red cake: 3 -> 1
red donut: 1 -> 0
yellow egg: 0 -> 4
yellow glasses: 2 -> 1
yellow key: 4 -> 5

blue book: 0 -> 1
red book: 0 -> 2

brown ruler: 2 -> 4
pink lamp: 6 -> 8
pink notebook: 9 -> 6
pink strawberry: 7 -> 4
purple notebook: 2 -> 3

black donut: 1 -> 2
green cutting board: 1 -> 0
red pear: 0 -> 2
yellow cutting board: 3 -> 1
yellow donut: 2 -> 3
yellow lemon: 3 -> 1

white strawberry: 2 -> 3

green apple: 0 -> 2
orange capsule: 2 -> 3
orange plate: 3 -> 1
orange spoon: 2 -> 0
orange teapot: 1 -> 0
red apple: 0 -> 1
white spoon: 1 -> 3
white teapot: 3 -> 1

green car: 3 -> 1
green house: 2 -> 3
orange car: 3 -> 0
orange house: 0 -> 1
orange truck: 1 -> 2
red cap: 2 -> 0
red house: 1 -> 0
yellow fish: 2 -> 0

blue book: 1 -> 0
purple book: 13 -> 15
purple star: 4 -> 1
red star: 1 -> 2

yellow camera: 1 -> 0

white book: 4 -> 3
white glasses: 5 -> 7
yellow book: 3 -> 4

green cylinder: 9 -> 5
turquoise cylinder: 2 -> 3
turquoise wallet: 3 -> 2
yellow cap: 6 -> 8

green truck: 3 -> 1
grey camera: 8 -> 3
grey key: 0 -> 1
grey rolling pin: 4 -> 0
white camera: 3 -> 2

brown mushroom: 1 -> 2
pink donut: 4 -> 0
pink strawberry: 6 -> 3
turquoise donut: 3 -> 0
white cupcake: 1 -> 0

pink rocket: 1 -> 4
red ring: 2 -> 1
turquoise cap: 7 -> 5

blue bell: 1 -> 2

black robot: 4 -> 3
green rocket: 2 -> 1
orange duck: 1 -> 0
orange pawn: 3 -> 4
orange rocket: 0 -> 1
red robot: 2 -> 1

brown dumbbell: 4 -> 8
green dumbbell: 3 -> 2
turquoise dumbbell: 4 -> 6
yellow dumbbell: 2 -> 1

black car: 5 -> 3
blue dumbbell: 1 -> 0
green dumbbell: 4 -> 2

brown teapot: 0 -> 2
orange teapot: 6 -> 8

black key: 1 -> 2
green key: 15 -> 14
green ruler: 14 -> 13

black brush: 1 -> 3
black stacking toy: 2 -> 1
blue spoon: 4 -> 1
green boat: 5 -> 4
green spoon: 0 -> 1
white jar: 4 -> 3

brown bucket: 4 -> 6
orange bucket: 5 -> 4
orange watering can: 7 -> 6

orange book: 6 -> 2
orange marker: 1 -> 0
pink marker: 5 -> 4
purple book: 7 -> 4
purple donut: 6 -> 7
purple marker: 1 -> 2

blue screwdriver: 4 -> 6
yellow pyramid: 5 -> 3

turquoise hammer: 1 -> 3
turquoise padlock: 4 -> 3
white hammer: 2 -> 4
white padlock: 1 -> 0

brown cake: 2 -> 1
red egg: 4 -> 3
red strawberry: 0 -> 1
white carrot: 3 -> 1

Work request:
Of the entries listed above, reproduce only the lines starting at the line containing "turquoise wallet: 3 -> 2" and ending at the line containing "red ring: 2 -> 1". Include both, exactly as they stand.

Answer below:
turquoise wallet: 3 -> 2
yellow cap: 6 -> 8

green truck: 3 -> 1
grey camera: 8 -> 3
grey key: 0 -> 1
grey rolling pin: 4 -> 0
white camera: 3 -> 2

brown mushroom: 1 -> 2
pink donut: 4 -> 0
pink strawberry: 6 -> 3
turquoise donut: 3 -> 0
white cupcake: 1 -> 0

pink rocket: 1 -> 4
red ring: 2 -> 1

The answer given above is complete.